YOUR OBJECTIVE:
Word for word, return each entry that follows, with every image removed.

PROVIDED INFORMATION:
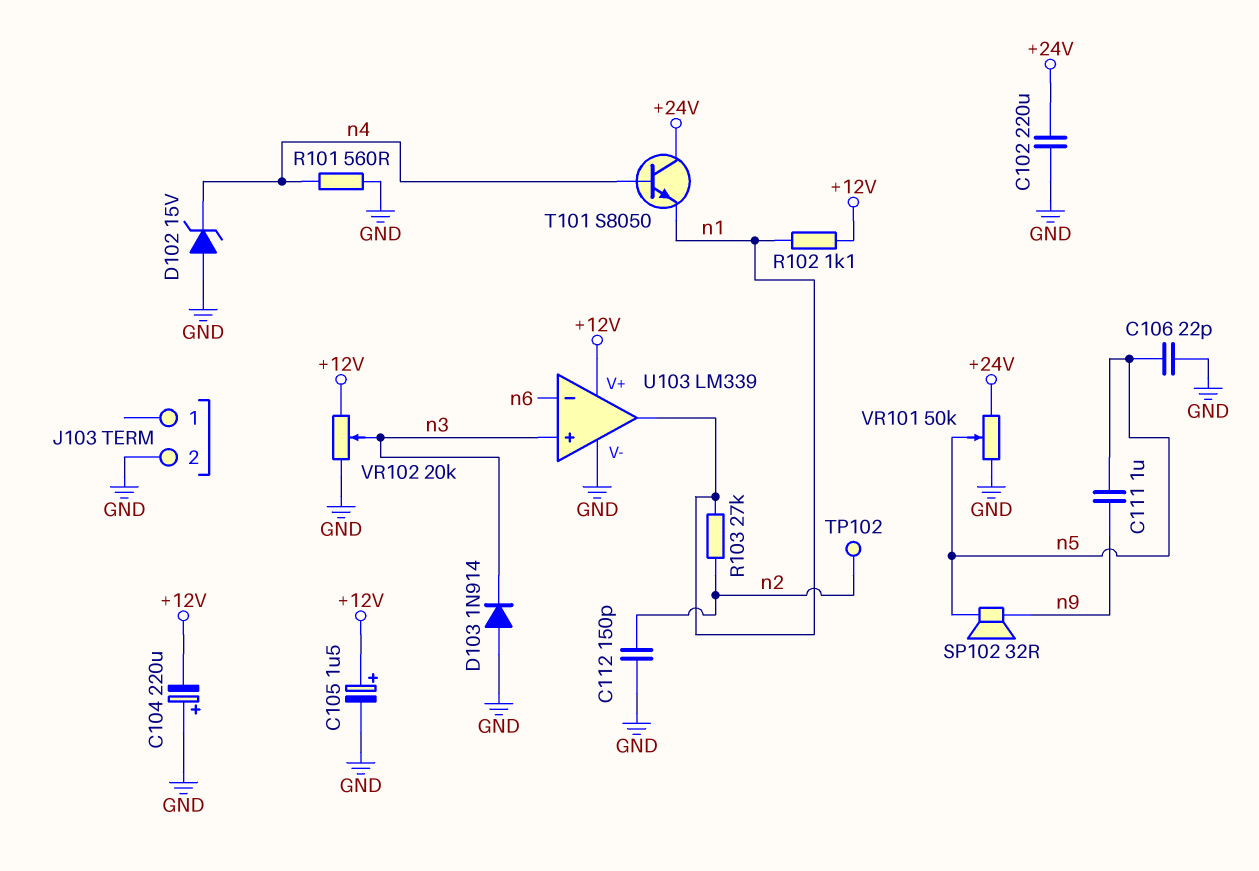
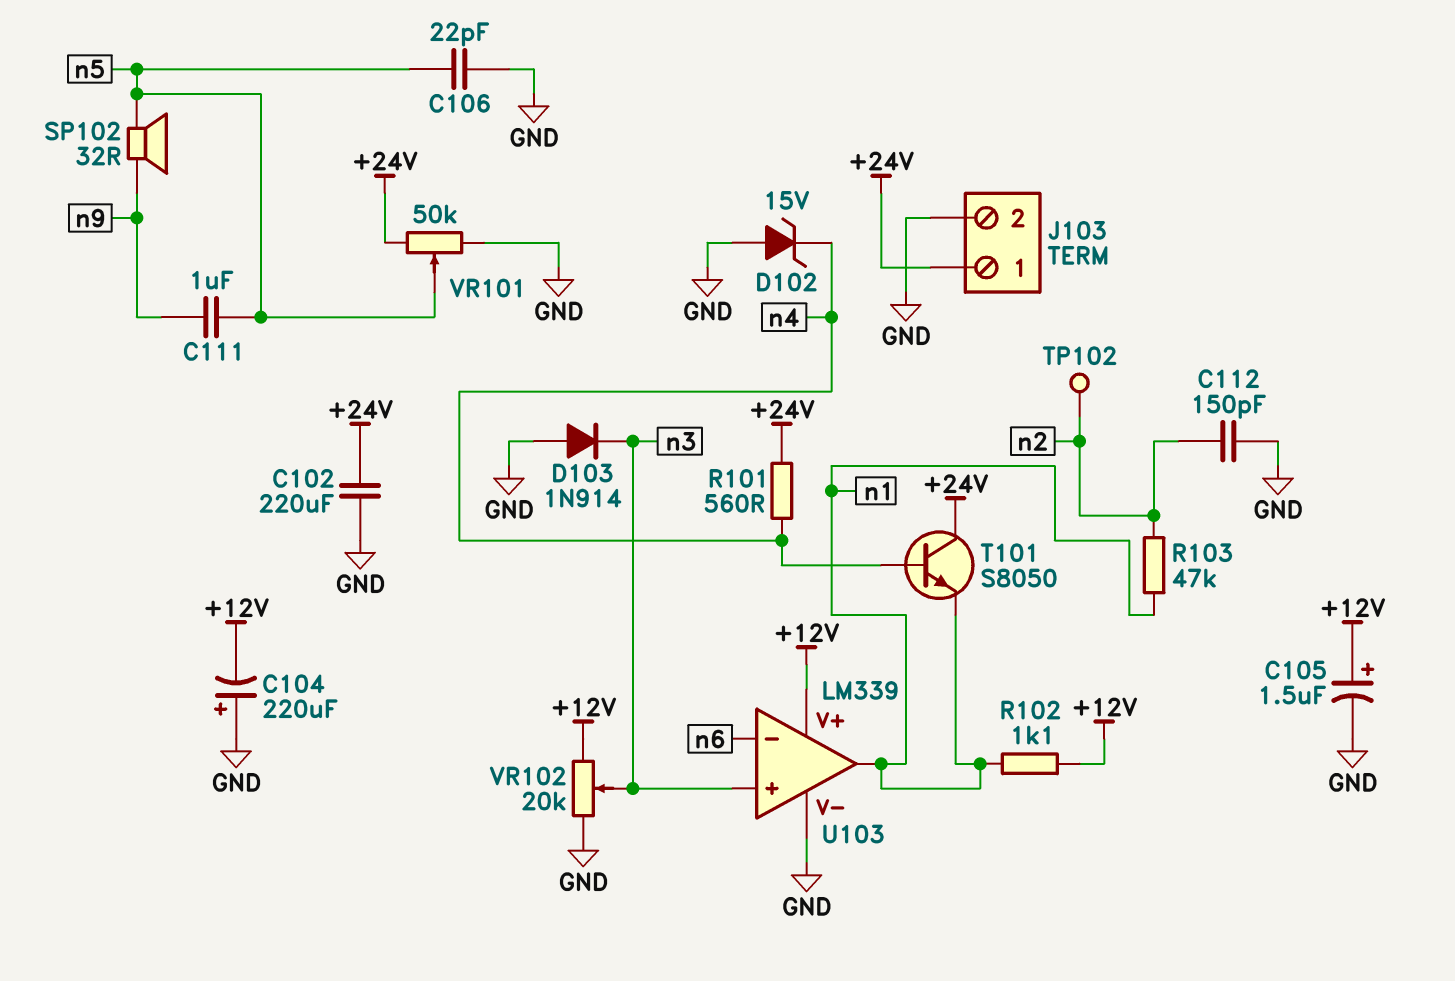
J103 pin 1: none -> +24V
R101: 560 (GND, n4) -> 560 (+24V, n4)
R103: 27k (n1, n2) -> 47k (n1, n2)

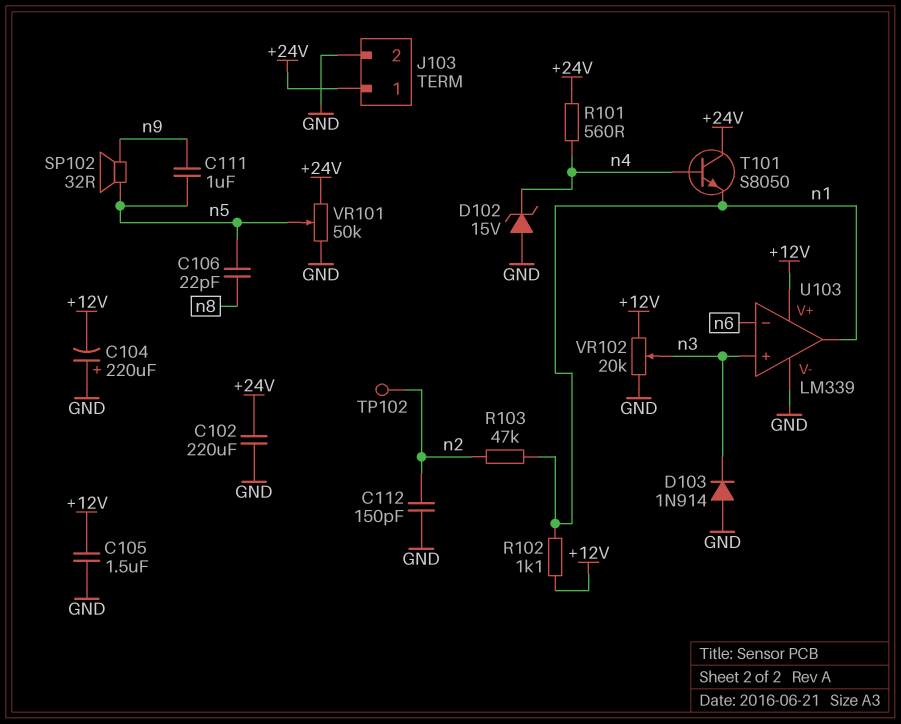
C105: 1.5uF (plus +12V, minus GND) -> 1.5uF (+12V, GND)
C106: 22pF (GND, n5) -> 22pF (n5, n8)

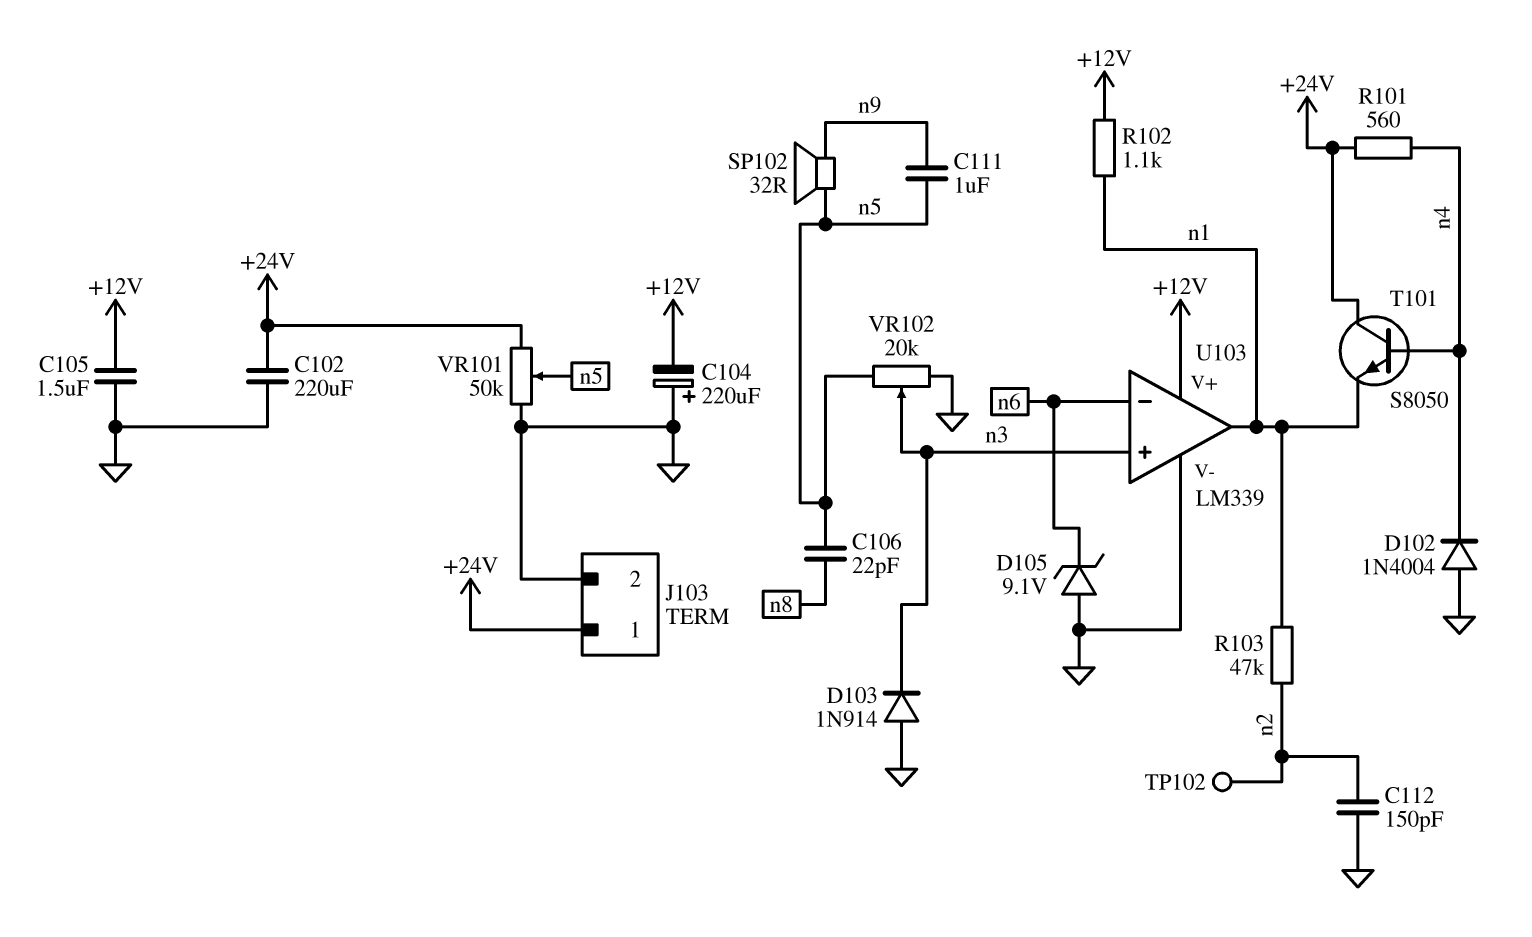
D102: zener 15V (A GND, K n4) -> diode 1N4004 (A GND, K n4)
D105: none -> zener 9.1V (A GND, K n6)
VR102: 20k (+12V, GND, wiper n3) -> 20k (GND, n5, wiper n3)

RESULT OF THIS TASK:
J103 pin 1: none -> +24V
R101: 560 (GND, n4) -> 560 (+24V, n4)
R103: 27k (n1, n2) -> 47k (n1, n2)

C105: 1.5uF (plus +12V, minus GND) -> 1.5uF (+12V, GND)
C106: 22pF (GND, n5) -> 22pF (n5, n8)

D102: zener 15V (A GND, K n4) -> diode 1N4004 (A GND, K n4)
D105: none -> zener 9.1V (A GND, K n6)
VR102: 20k (+12V, GND, wiper n3) -> 20k (GND, n5, wiper n3)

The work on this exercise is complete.